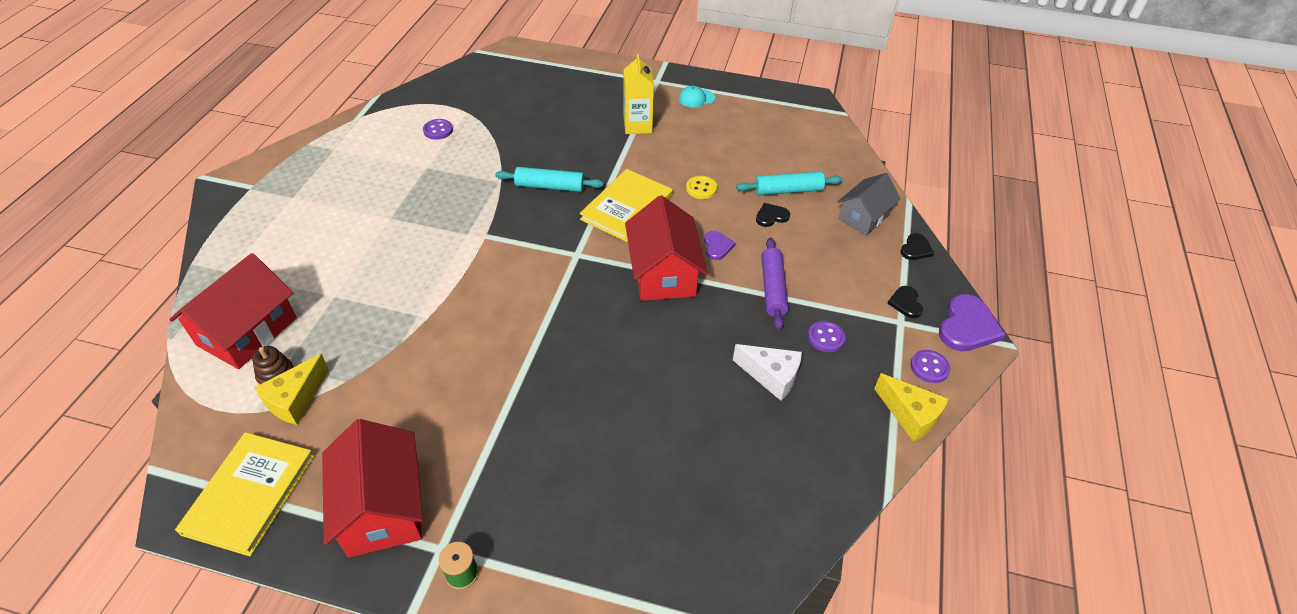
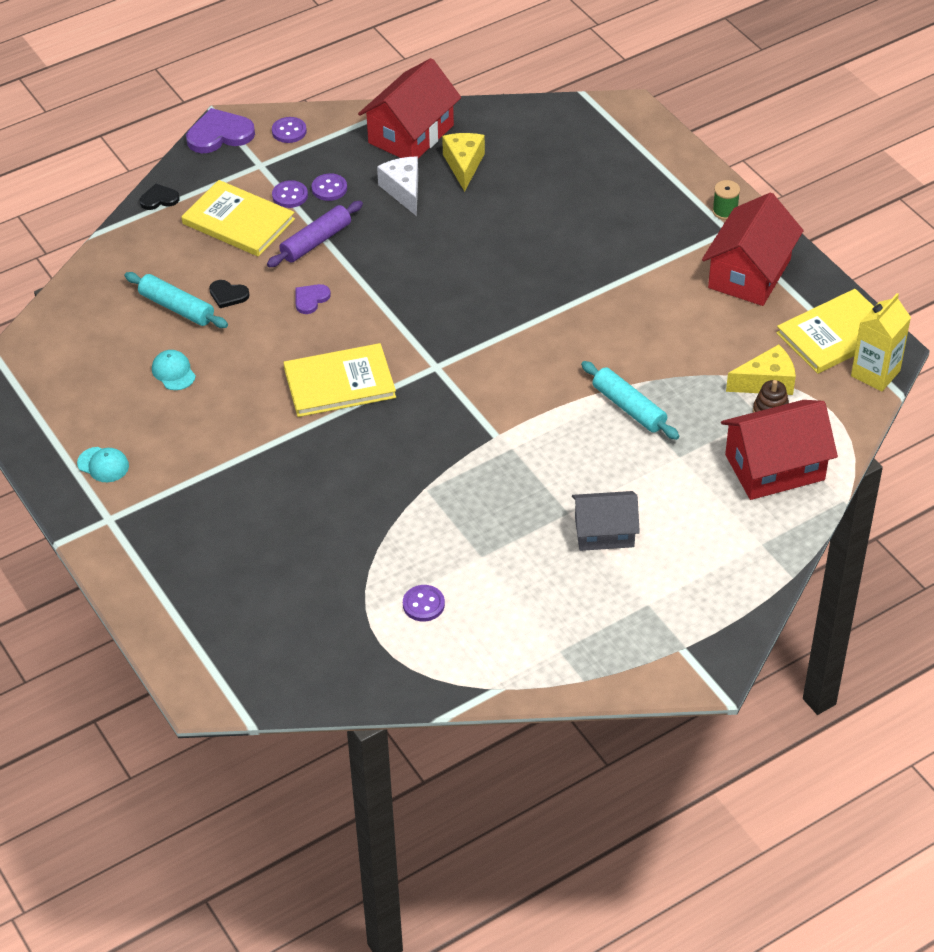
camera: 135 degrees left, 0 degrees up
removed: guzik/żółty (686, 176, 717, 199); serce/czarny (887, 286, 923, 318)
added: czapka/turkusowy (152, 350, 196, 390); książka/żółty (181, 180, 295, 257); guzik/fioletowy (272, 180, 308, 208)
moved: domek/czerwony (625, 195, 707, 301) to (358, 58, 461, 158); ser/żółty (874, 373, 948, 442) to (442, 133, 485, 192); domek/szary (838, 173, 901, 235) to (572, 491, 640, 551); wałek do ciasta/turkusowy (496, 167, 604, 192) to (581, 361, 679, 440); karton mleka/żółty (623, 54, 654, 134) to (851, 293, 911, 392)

**Problem**
Ending at the line with "added: czapka/turkusowy (152, 350, 196, 390);", reproduce exactly the lines that begin at the top of the data, and include no pictures.

**Answer area**
camera: 135 degrees left, 0 degrees up
removed: guzik/żółty (686, 176, 717, 199); serce/czarny (887, 286, 923, 318)
added: czapka/turkusowy (152, 350, 196, 390); książka/żółty (181, 180, 295, 257); guzik/fioletowy (272, 180, 308, 208)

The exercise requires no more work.